=== Listed entries ===

-------------------------

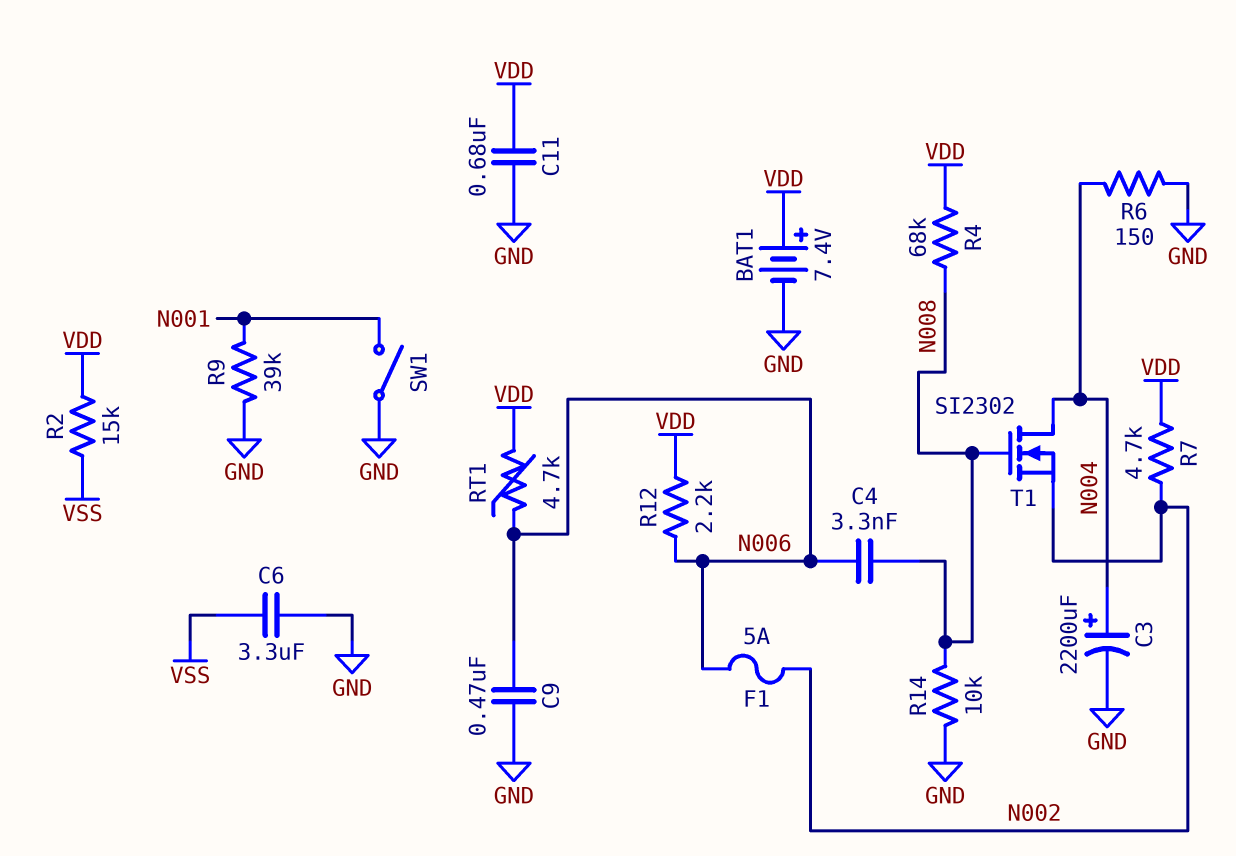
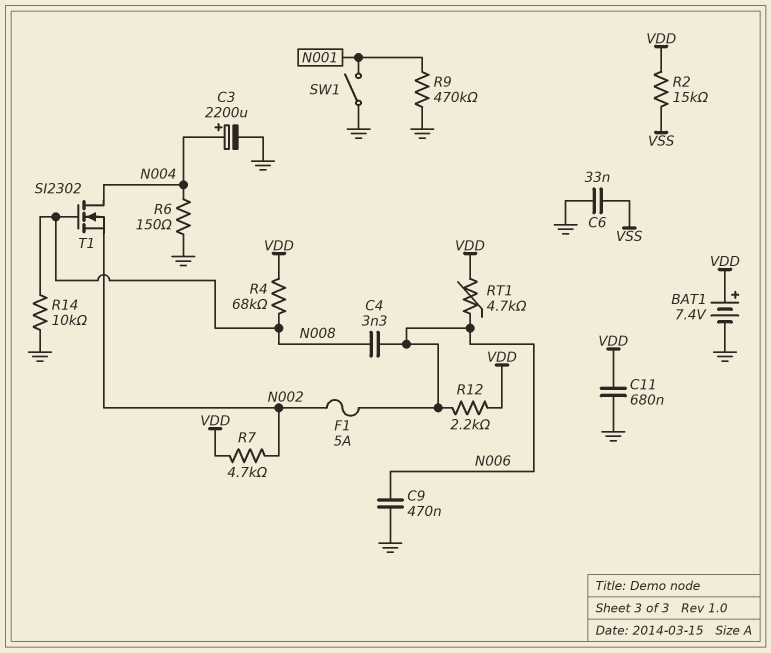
C6: 3.3uF (GND, VSS) -> 33nF (GND, VSS)
R9: 39k (GND, N001) -> 470k (GND, N001)

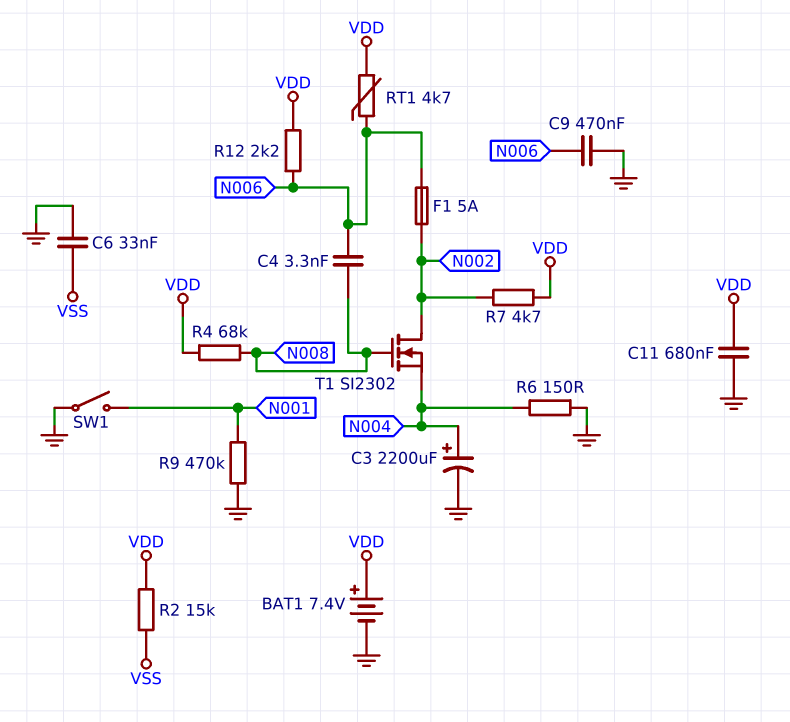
R14: 10k (GND, N008) -> none
T1: NMOS SI2302 (G N008, D N004, S N002) -> NMOS SI2302 (G N008, D N002, S N004)

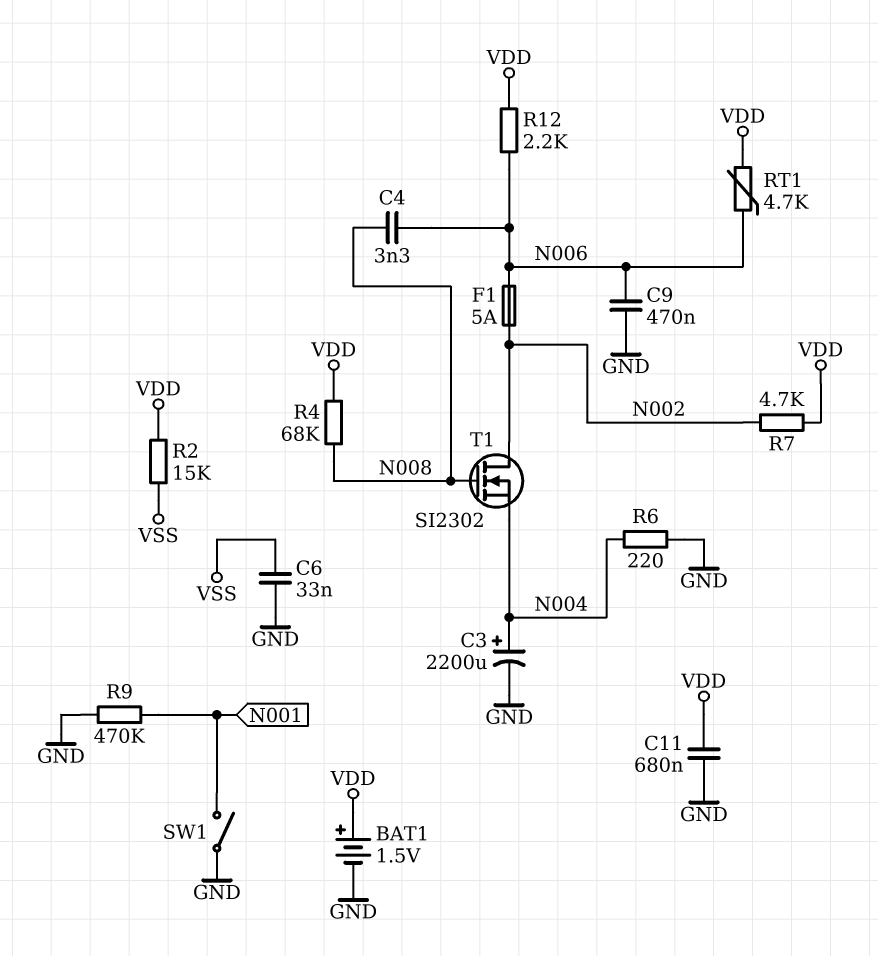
BAT1: 7.4V (plus VDD, minus GND) -> 1.5V (plus VDD, minus GND)
R6: 150 (GND, N004) -> 220 (GND, N004)

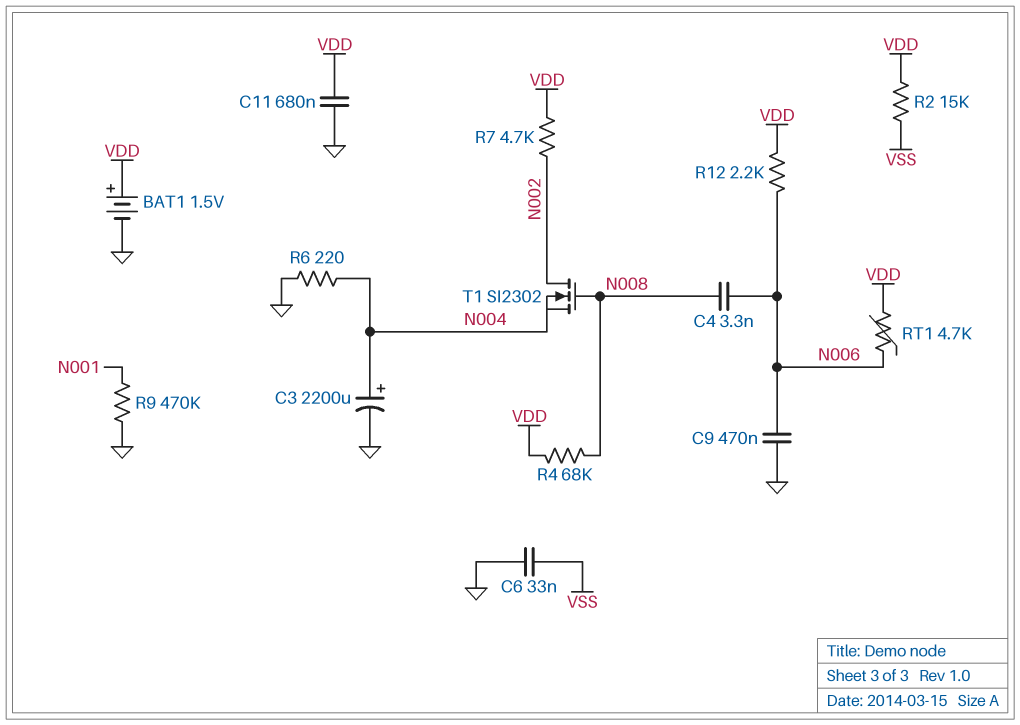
F1: 5A (N002, N006) -> none
SW1: switch (GND, N001) -> none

-------------------------

=== Task to complete ===
Return all the material exactly, skipping pictures.

=== Response for this exercise ===
C6: 3.3uF (GND, VSS) -> 33nF (GND, VSS)
R9: 39k (GND, N001) -> 470k (GND, N001)

R14: 10k (GND, N008) -> none
T1: NMOS SI2302 (G N008, D N004, S N002) -> NMOS SI2302 (G N008, D N002, S N004)

BAT1: 7.4V (plus VDD, minus GND) -> 1.5V (plus VDD, minus GND)
R6: 150 (GND, N004) -> 220 (GND, N004)

F1: 5A (N002, N006) -> none
SW1: switch (GND, N001) -> none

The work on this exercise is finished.